Top of DATASET CONTENT

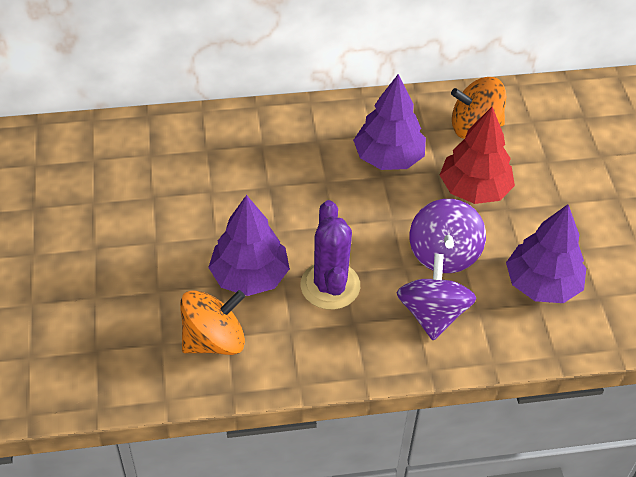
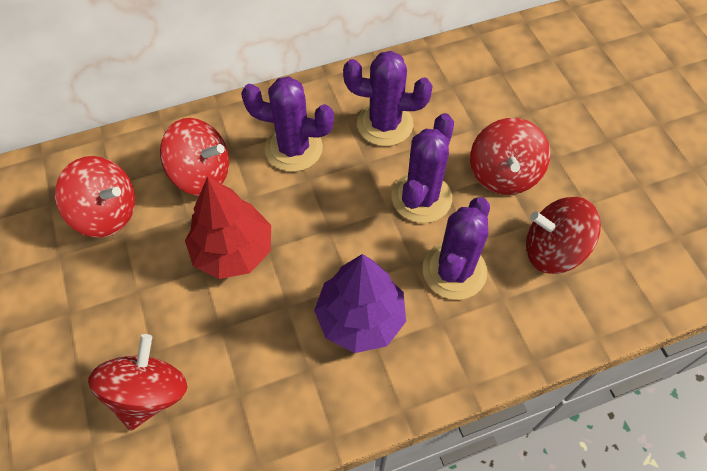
orange spinning top: 2 -> 0
purple cactus: 1 -> 4
purple spinning top: 2 -> 0
purple tree: 3 -> 1
red spinning top: 0 -> 5

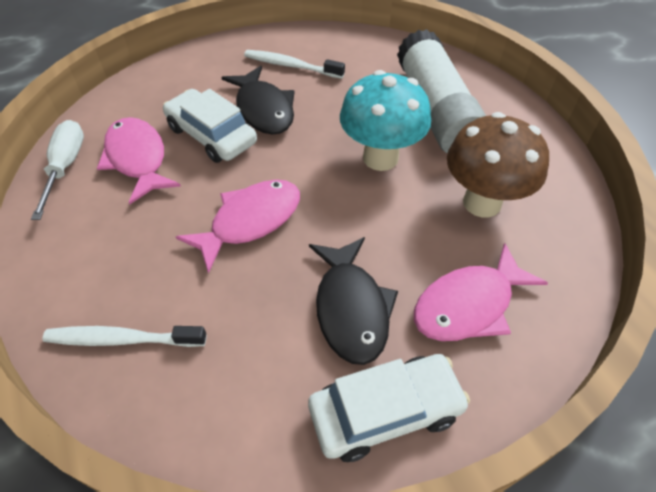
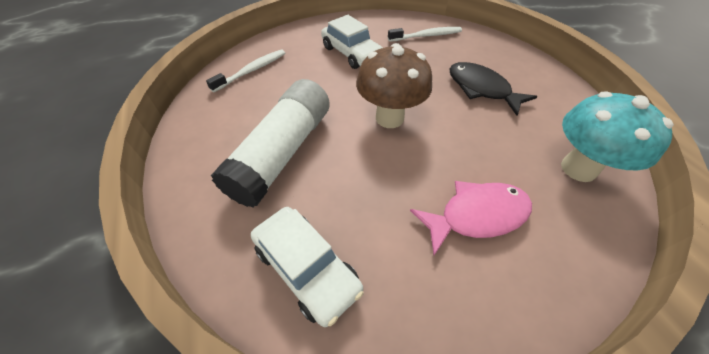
black fish: 2 -> 1
pink fish: 3 -> 1
white screwdriver: 1 -> 0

Bottom of DATASET CONTENT

PROBLEM >> Each entry gets copied exactly; the pictures stay out.

FINISHED TASK >>
orange spinning top: 2 -> 0
purple cactus: 1 -> 4
purple spinning top: 2 -> 0
purple tree: 3 -> 1
red spinning top: 0 -> 5

black fish: 2 -> 1
pink fish: 3 -> 1
white screwdriver: 1 -> 0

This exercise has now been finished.